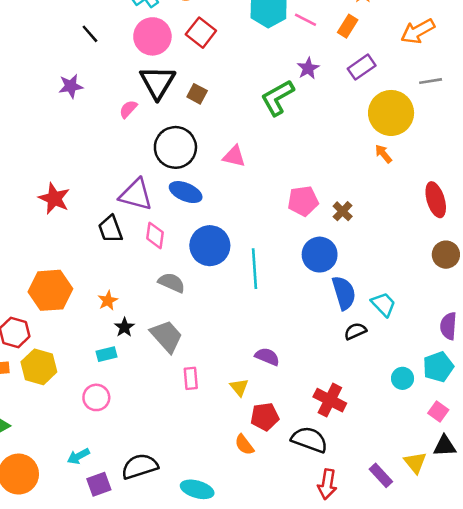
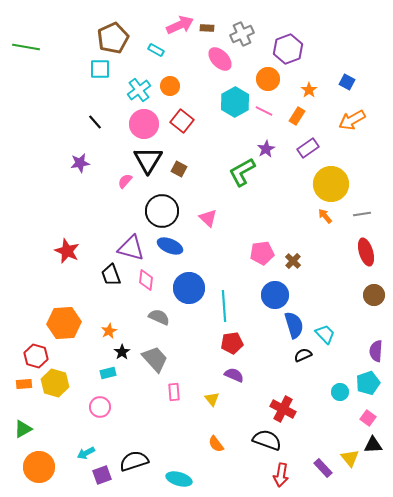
gray line: (431, 81) -> (362, 214), moved
pink triangle: (234, 156) -> (208, 218), turned 30
red pentagon: (265, 417) -> (232, 343), moved

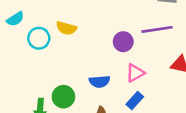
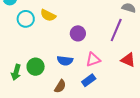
purple line: (157, 29) -> (116, 30), turned -70
purple circle: (123, 42) -> (78, 33), moved

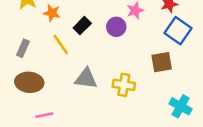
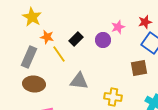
orange star: (52, 13) -> (47, 37), moved
gray rectangle: (23, 48) -> (29, 57), size x1.5
yellow cross: (124, 85) -> (113, 97), moved

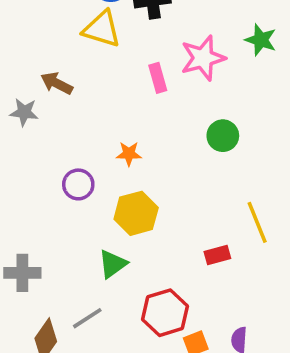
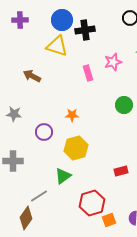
pink star: (203, 58) -> (113, 62), size x0.7
gray star: (24, 112) -> (14, 114), moved
gray cross: (22, 273) -> (13, 161), moved
gray line: (87, 318) -> (39, 196), moved

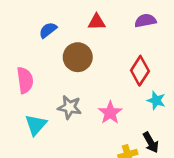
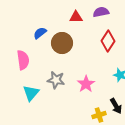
purple semicircle: (145, 21) -> (101, 12), moved
blue semicircle: (48, 30) -> (40, 33), moved
red diamond: (140, 71) -> (108, 41), moved

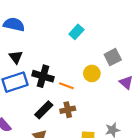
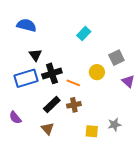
black triangle: (16, 57) -> (35, 55), moved
black cross: (43, 76) -> (52, 73), turned -36

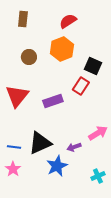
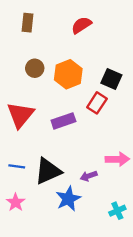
orange hexagon: (62, 49) -> (68, 74), moved
pink arrow: (98, 133) -> (117, 159), turned 30
blue line: (14, 147) -> (17, 166), moved

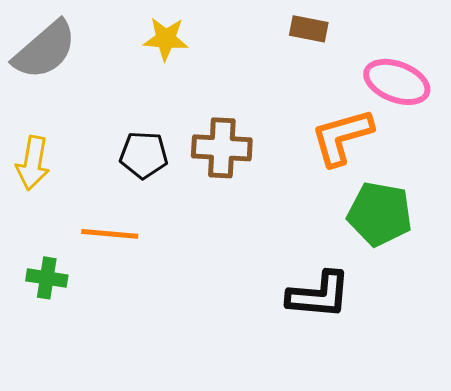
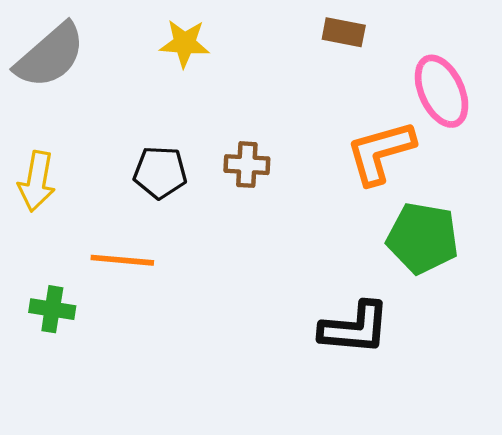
pink ellipse: (397, 82) -> (442, 91), turned 44
brown cross: (222, 148) -> (247, 165), size x0.7

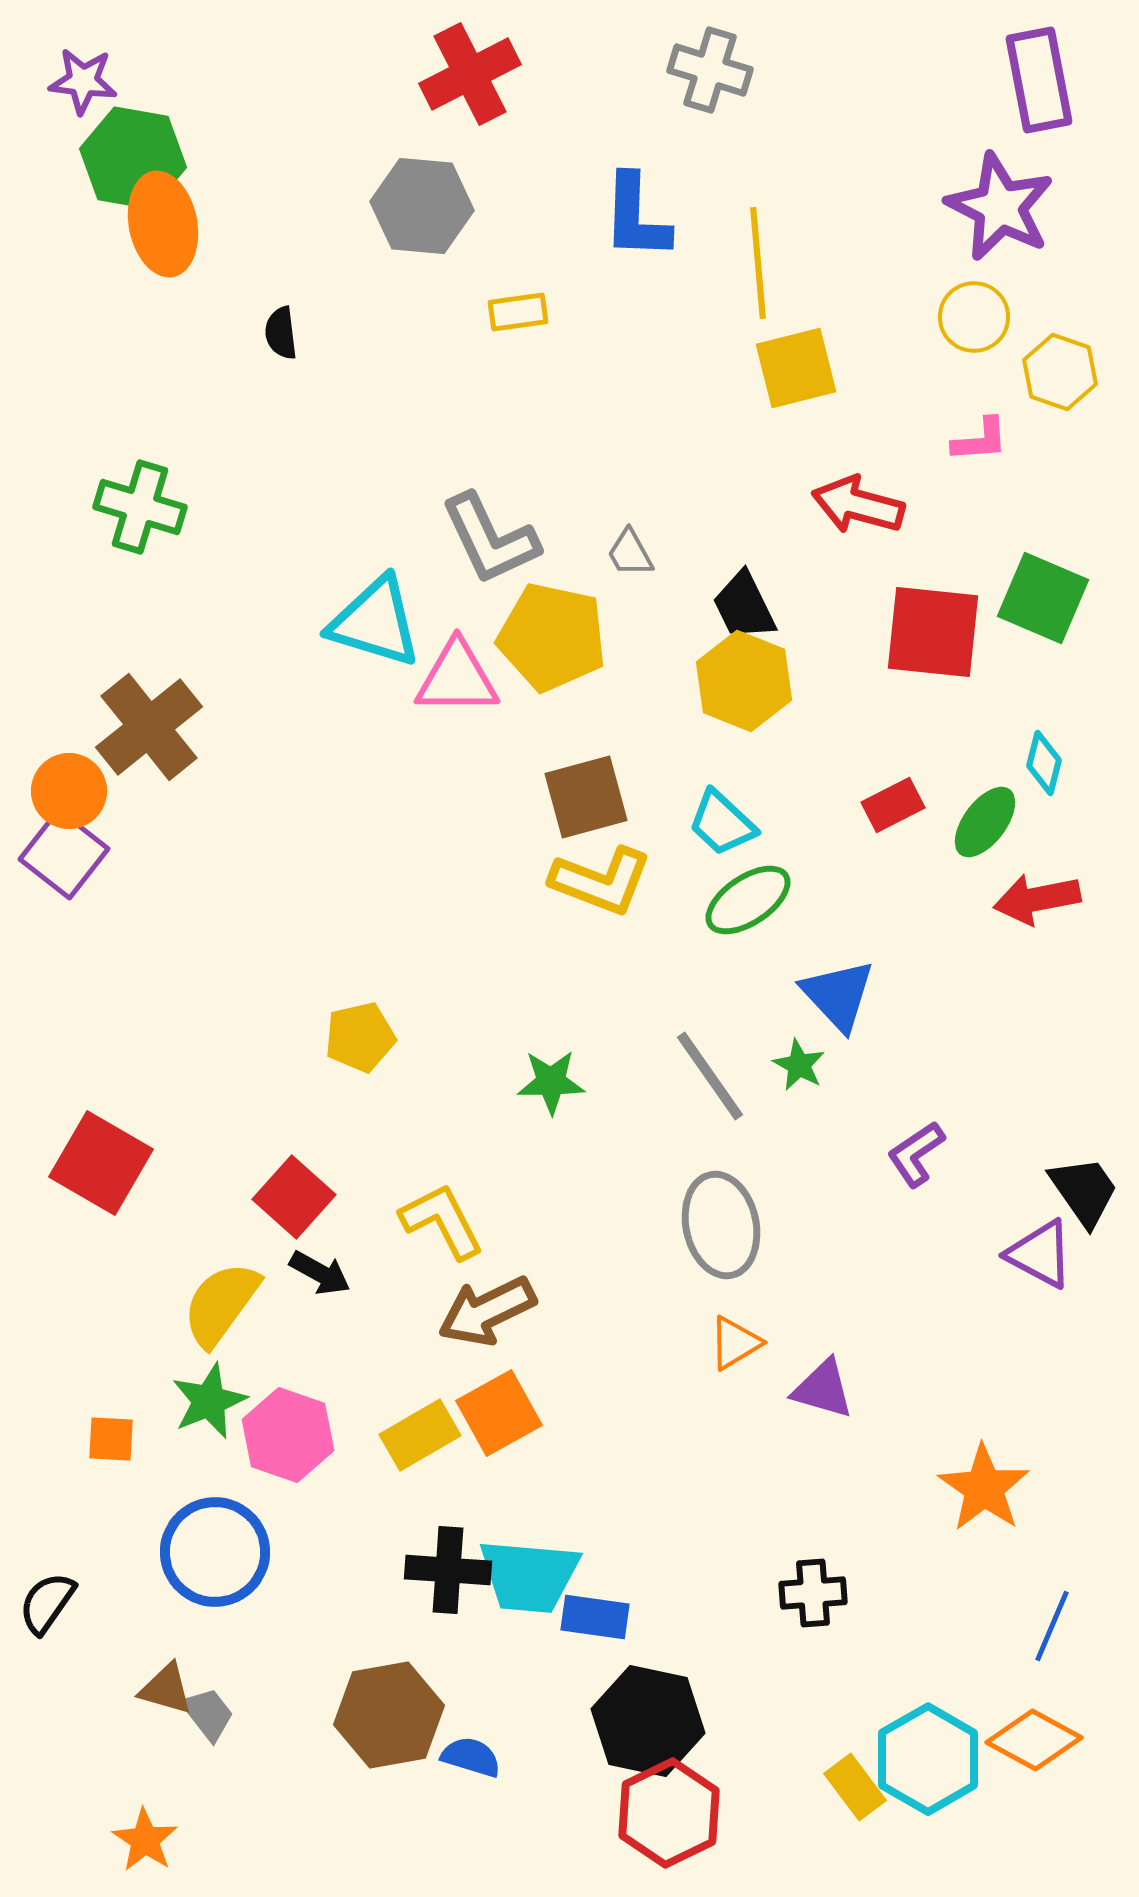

**EXERCISE INSTRUCTIONS:** Starting with the first line of the data, transcribe every line exactly through the one containing "yellow cross: (124, 85) -> (113, 97), moved". No pictures go in.

**TASK OUTPUT:**
gray line: (431, 81) -> (362, 214), moved
pink triangle: (234, 156) -> (208, 218), turned 30
red pentagon: (265, 417) -> (232, 343), moved

purple line: (157, 29) -> (116, 30), turned -70
purple circle: (123, 42) -> (78, 33), moved

orange star: (52, 13) -> (47, 37), moved
gray rectangle: (23, 48) -> (29, 57), size x1.5
yellow cross: (124, 85) -> (113, 97), moved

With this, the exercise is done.